• **TASK PROMPT**
The required result is each line of the entries below containing the string "Calendar".

• **RECORDS FOR THE EXERCISE**
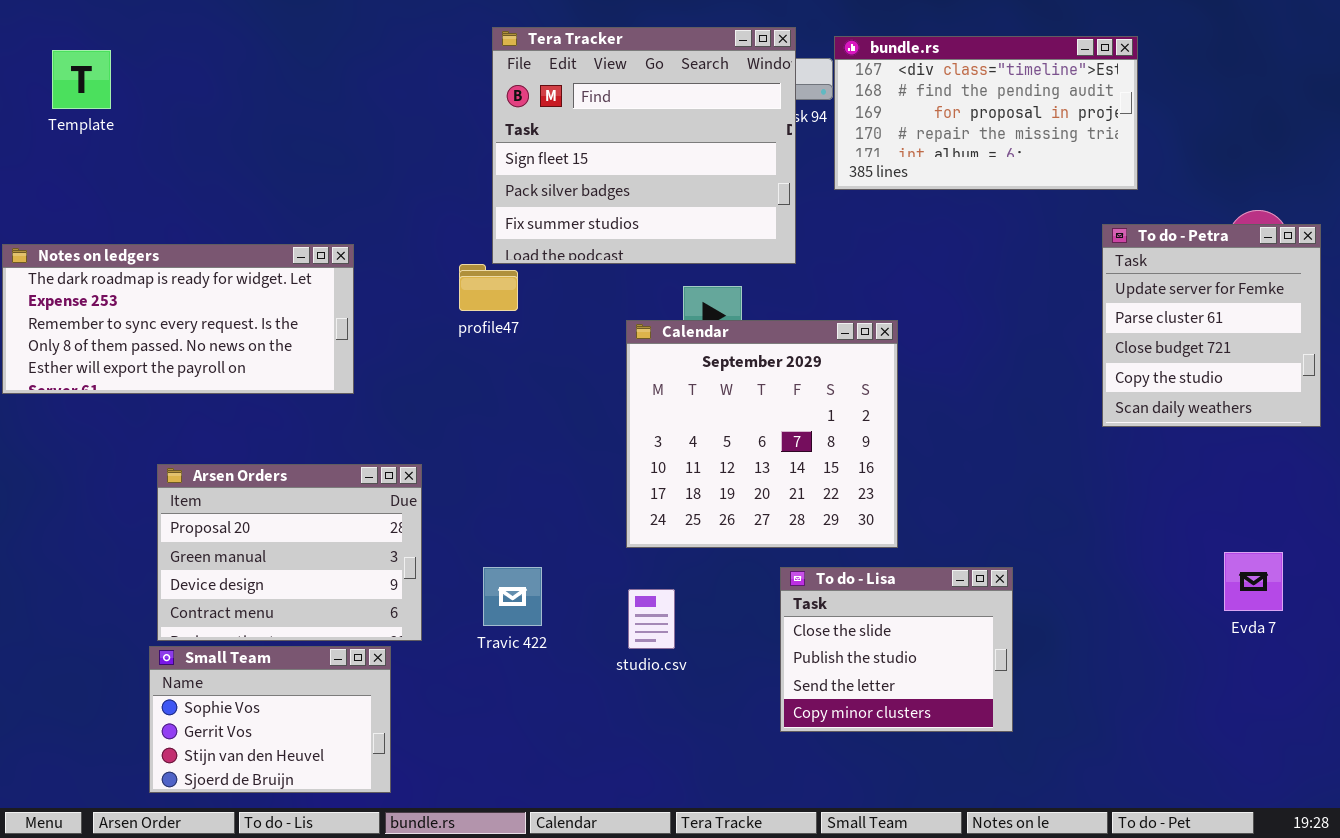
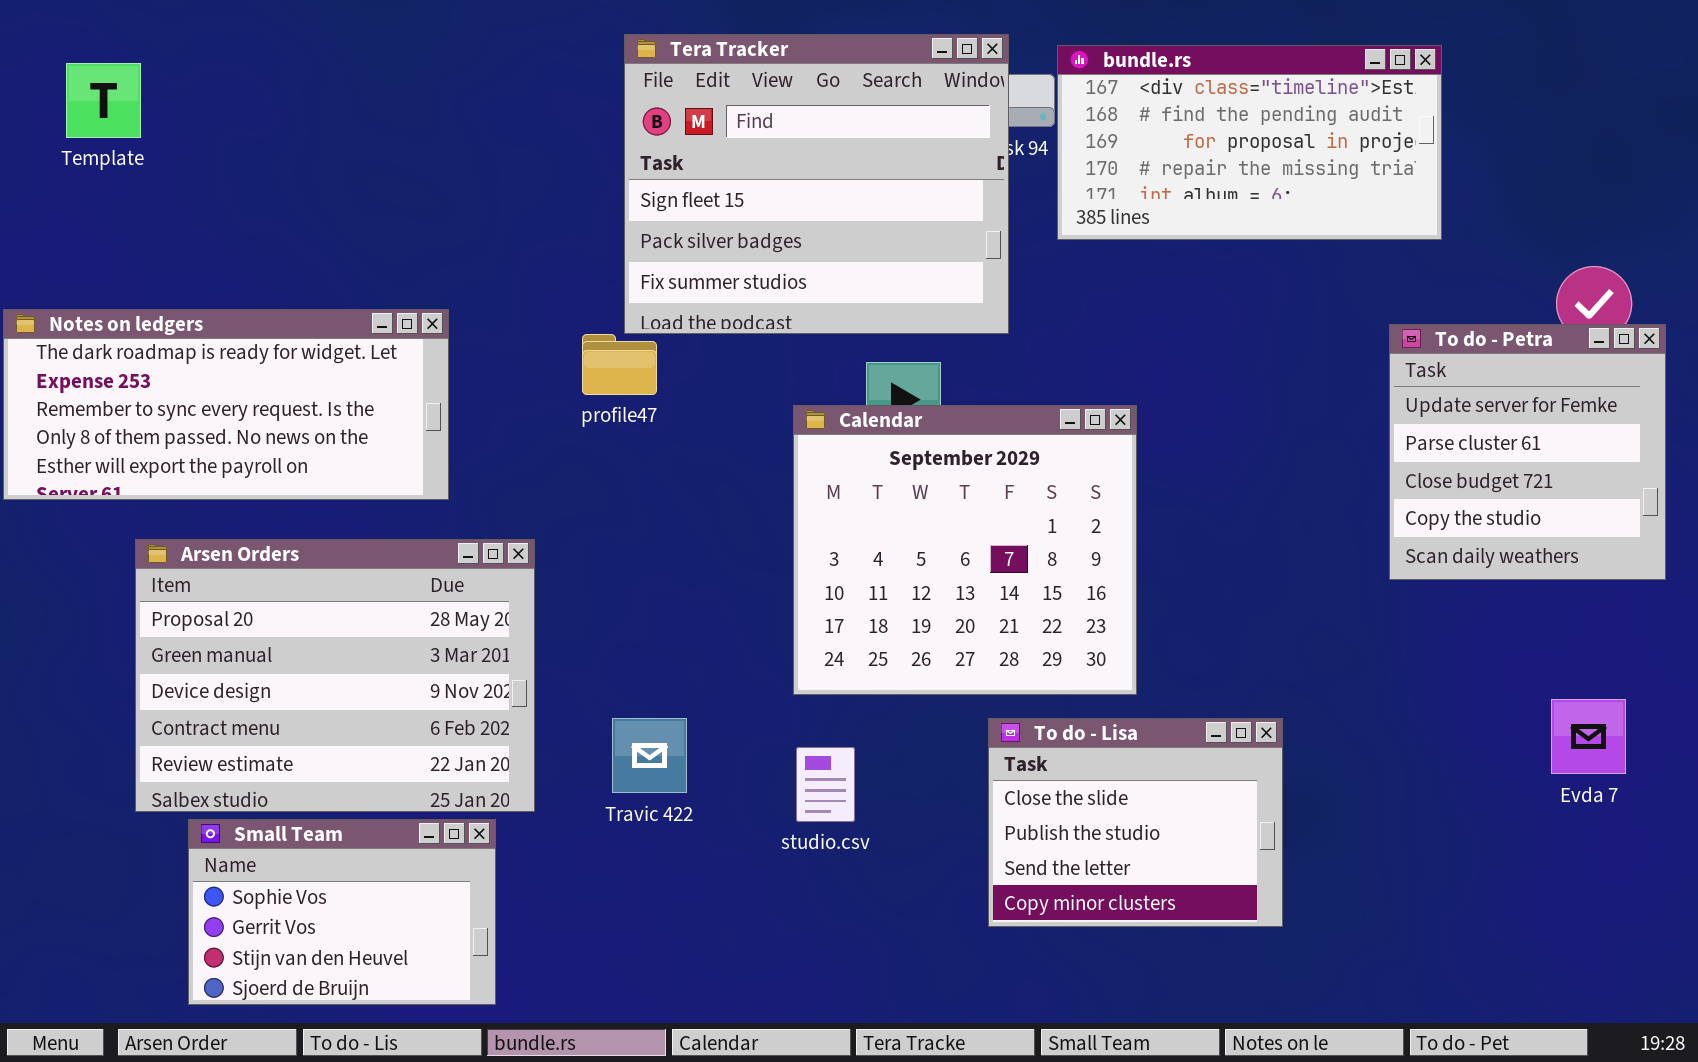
To do - Petra: [1102,224,1321,427] -> [1389,324,1666,580], moved
Arsen Orders: [157,464,422,641] -> [135,539,535,812], resized

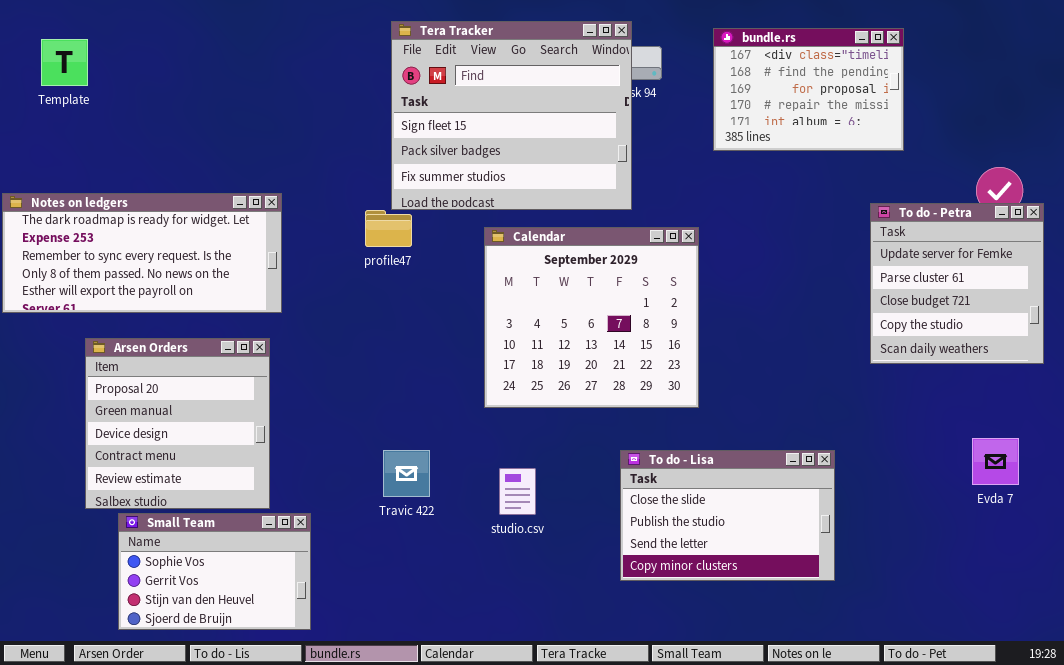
bundle.rs: [1057,45,1442,240] -> [713,28,904,151], resized
Calendar: [793,405,1137,695] -> [484,227,699,408], moved
Arsen Orders: [135,539,535,812] -> [85,338,270,509], resized
To do - Lisa: [988,718,1283,927] -> [620,450,835,581], resized

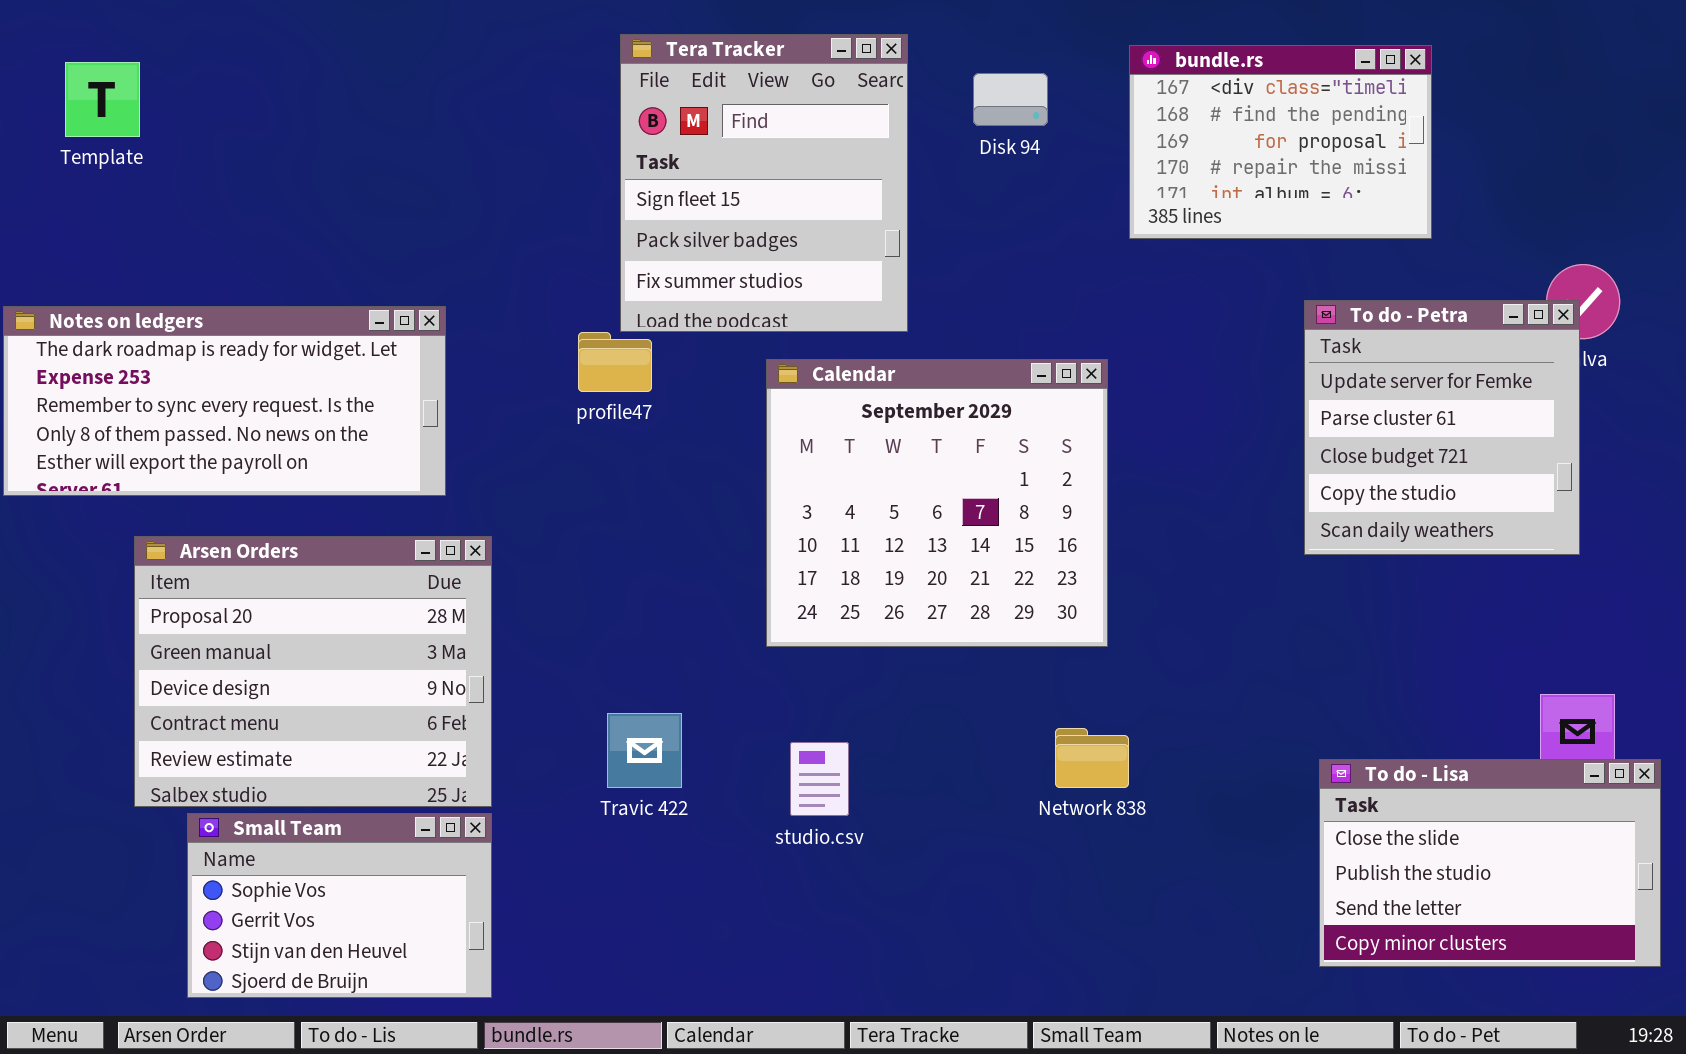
Tera Tracker: [391,21,632,210] -> [620,34,908,332], resized
To do - Petra: [870,203,1044,364] -> [1304,300,1580,555], moved
Arsen Orders: [85,338,270,509] -> [134,536,492,807], resized
To do - Lisa: [620,450,835,581] -> [1319,759,1661,967], moved

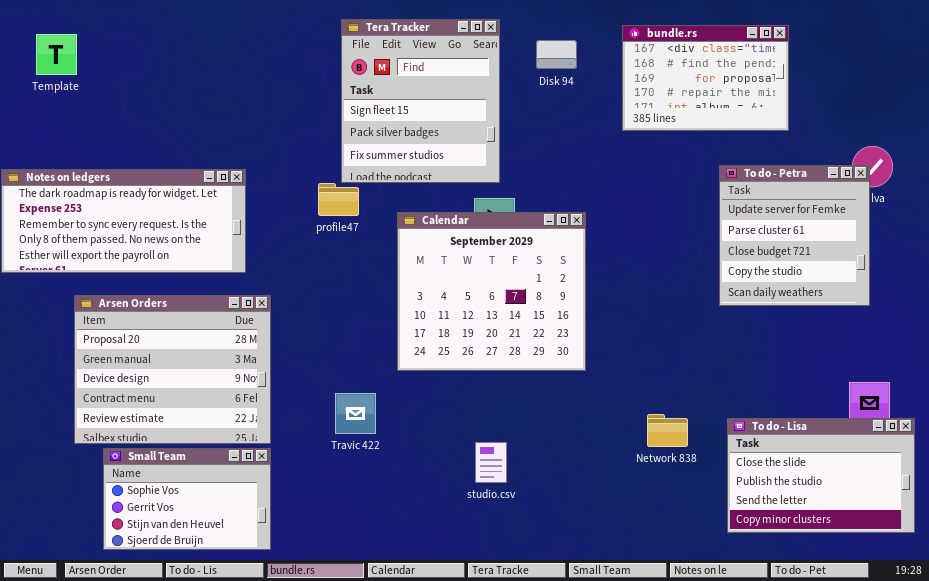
Calendar: [766,359,1108,647] -> [397,212,586,371], moved
Network 838: [1055,728,1129,788] -> [647,414,688,447], moved
studio.csv: [790,742,849,816] -> [475,442,507,483], moved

• **SOLVED EXERCISE**
Calendar: [793,405,1137,695] -> [484,227,699,408], moved
Calendar: [766,359,1108,647] -> [397,212,586,371], moved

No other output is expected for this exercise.